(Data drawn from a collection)
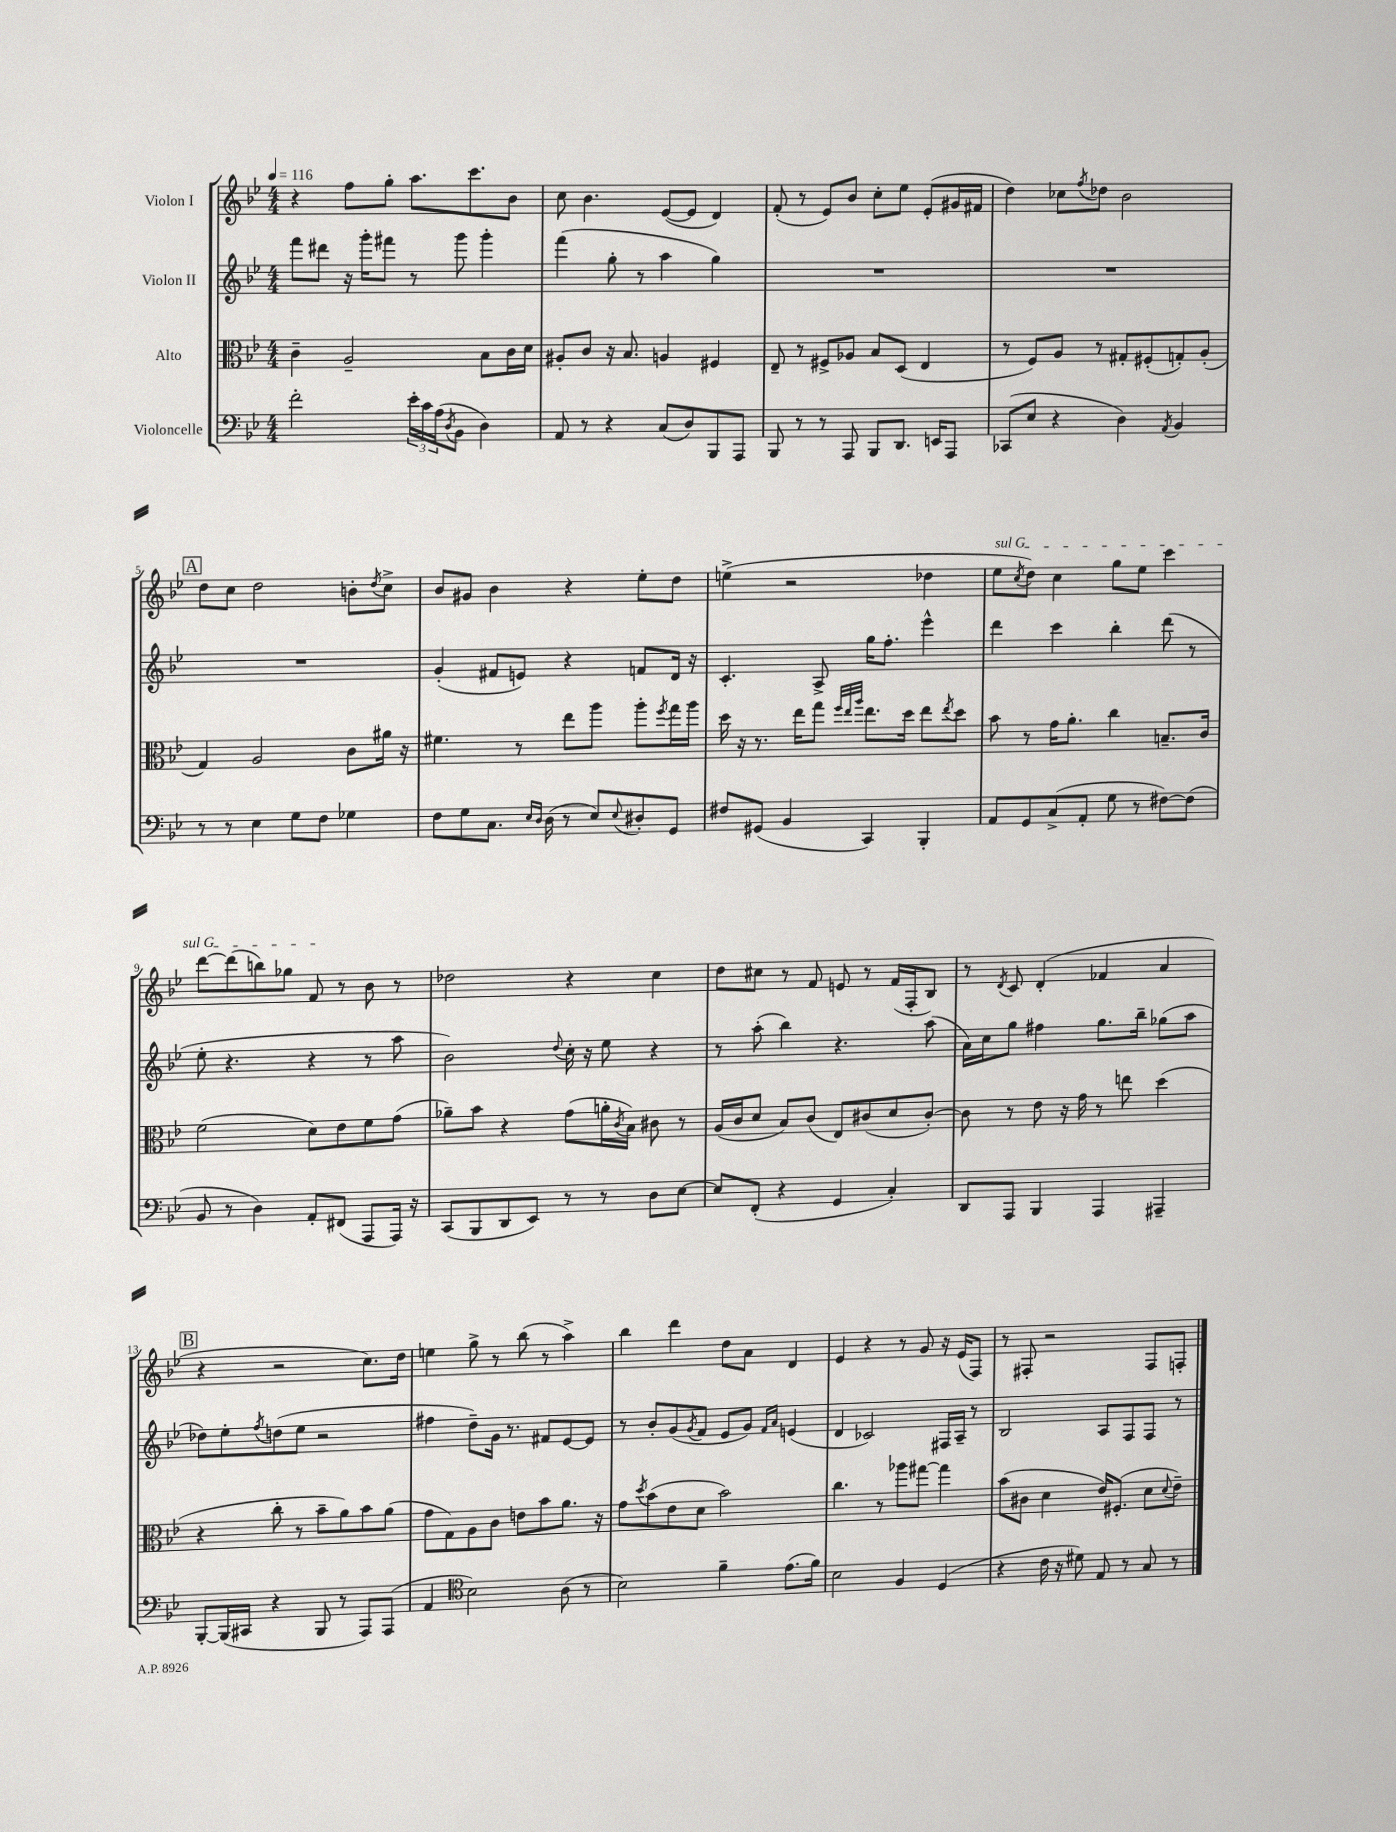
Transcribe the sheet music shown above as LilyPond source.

<<
\new StaffGroup <<
\new Staff = "s0" \with { instrumentName = "Violon I" } {
    \clef treble \key bes \major \numericTimeSignature \time 4/4 \tempo 4 = 116
    r4 f''8 g''8-. a''8. c'''8. bes'8 |
    c''8 bes'4. ees'8~( ees'8 d'4) |
    f'8-.( r8 ees'8) bes'8 c''8-. ees''8 ees'8-.( gis'16 fis'16 |
    d''4) ces''8 \acciaccatura { f''8 } des''8 bes'2 |
    \mark \markup { \box "A" } d''8 c''8 d''2 b'8-. \acciaccatura { d''8 } c''8-> |
    bes'8 gis'8 bes'4 r4 ees''8-. d''8 |
    e''4->( r2 des''4 |
    \once \override TextSpanner.bound-details.left.text = \markup { \italic "sul G" } ees''8\startTextSpan \acciaccatura { c''8 } d''8) c''4 g''8 ees''8 c'''4 |
    d'''8~ d'''8( b''8) ges''8 f'8\stopTextSpan r8 bes'8 r8 |
    des''2 r4 c''4 |
    d''8 cis''8 r8 f'8 e'8 r8 f'16( f16-. bes8) |
    r8 \acciaccatura { d'8 } c'8 d'4-.( fes'4 a'4 |
    \mark \markup { \box "B" } r4 r2 c''8.) d''16 |
    e''4 g''8-> r8 bes''8( r8 a''4->) |
    bes''4 d'''4 d''8 a'8 d'4 |
    ees'4 r4 r8 g'8 r16 ees'16( f8) |
    r8 fis8-. r2 fis8 f8-. \bar "|." |
}
\new Staff = "s1" \with { instrumentName = "Violon II" } {
    \clef treble \key bes \major \numericTimeSignature \time 4/4
    f'''8 dis'''8 r16 g'''16-. fis'''8 r8 g'''8 g'''4-. |
    f'''4( g''8-. r8 a''4 g''4) |
    R1 |
    R1 |
    \mark \markup { \box "A" } R1 |
    g'4-.( fis'8 e'8) r4 f'8 d'16 r16 |
    c'4.-. a8-> g''16 f''8.-. ees'''4-^ |
    d'''4 c'''4 bes''4-. d'''8( r8 |
    ees''8-. r4. r4 r8 a''8 |
    bes'2) \appoggiatura { d''8 } c''16-. r16 ees''8 r4 |
    r8 a''8-.( bes''4) r4. a''8( |
    a'16) c''16 g''8 fis''4 g''8. bes''16-- ges''8( a''8 |
    \mark \markup { \box "B" } des''8) ees''8-. \acciaccatura { f''8 } d''8( ees''8 r2 |
    fis''4 d''8--) g'16 r8. fis'8 ees'8~ ees'8 |
    r8 bes'8-. g'8( \acciaccatura { g'8 } f'8 ees'8 g'8) \grace { f'16 a'16 } e'4( |
    d'4 ces'2) fis16 a16-- r8 |
    bes2 a8 f8 f8 r8 \bar "|." |
}
\new Staff = "s2" \with { instrumentName = "Alto" } {
    \clef alto \key bes \major \numericTimeSignature \time 4/4
    c'4-- a2-- bes8 c'16 d'16 |
    ais8-. c'8 r16 bes8. a4 fis4 |
    ees8-- r8 fis8-> aes8 bes8 d8( ees4 |
    r8 f8) a8 r8 gis8-. fis8-.( g8-.) a8-.( |
    \mark \markup { \box "A" } g4) a2 c'8 ais'16 r16 |
    fis'4. r8 ees''8 a''8 a''8-. \acciaccatura { f''8 } g''16 a''16 |
    d''16 r16 r8. ees''16 g''8 \grace { f''32 ees''32 a''32 } ees''8. d''16 ees''8 \acciaccatura { ees''8 } d''8 |
    bes'8 r8 g'16 a'8.-. c''4 b8.-- c'16 |
    f'2( d'8) ees'8 f'8 g'8( |
    aes'8--) bes'8 r4 g'8( a'16-. \acciaccatura { c'8 } bes16) cis'8 r8 |
    a16( c'16 d'8 bes8) c'8( ees8) cis'8( d'8 cis'8~-.) |
    cis'8 r8 ees'8 r16 g'16 r8 e''8 d''4( |
    \mark \markup { \box "B" } r4 c''8-. r8 bes'8-- a'8) bes'8 a'8( |
    g'8 g8) a8 c'8 e'8 bes'8 a'8. r16 |
    g'8 \acciaccatura { d''8 } bes'8( ees'8 d'8 bes'2) |
    c''4. r8 aes''8 gis''8~ gis''4 |
    bes'8( cis'8 d'4 ees'16) fis8.-.( d'8 \appoggiatura { d'8 } ees'8--) \bar "|." |
}
\new Staff = "s3" \with { instrumentName = "Violoncelle" } {
    \clef bass \key bes \major \numericTimeSignature \time 4/4
    f'2-. \tuplet 3/2 { ees'16-. c'16 a16( } \acciaccatura { d8 } bes,8 d4) |
    a,8 r8 r4 c8( d8) bes,,8 a,,8 |
    bes,,8 r8 r8 a,,8 bes,,8 d,8. e,16 a,,8 |
    ces,8( ees8 r4 d4) \acciaccatura { a,8 } bes,4 |
    \mark \markup { \box "A" } r8 r8 ees4 g8 f8 ges4 |
    f8 g8 c8. \grace { ees16 d16 } d16( r8 ees8) \appoggiatura { ees8 } dis8-. g,8 |
    fis8 gis,8( bes,4 c,4) bes,,4-. |
    a,8 g,8 c8->( a,8-. g8 r8 fis8~) fis8( |
    bes,8 r8 d4) a,8-. fis,8( a,,8 a,,16) r16 |
    c,8( bes,,8 d,8 ees,8) r8 r8 d8 ees8~ |
    ees8 f,8-.( r4 g,4 c4-.) |
    d,8 a,,8 bes,,4 a,,4 ais,,4-- |
    \mark \markup { \box "B" } bes,,8~-. bes,,16( cis,16 r4 bes,,8 r8 a,,8) a,,8( |
    a,4 \clef tenor bes2) a8( r8 |
    bes2) f'4-- ees'8.( f'16) |
    bes2 f4 d4( |
    r4 c'16 r16 dis'8) ees8 r8 g8 r8 \bar "|." |
}
>>
>>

• _What to work on_: Return each line above that contains the string "instrumentName". Match case exactly.

• _Answer below_:
\new Staff = "s0" \with { instrumentName = "Violon I" } {
\new Staff = "s1" \with { instrumentName = "Violon II" } {
\new Staff = "s2" \with { instrumentName = "Alto" } {
\new Staff = "s3" \with { instrumentName = "Violoncelle" } {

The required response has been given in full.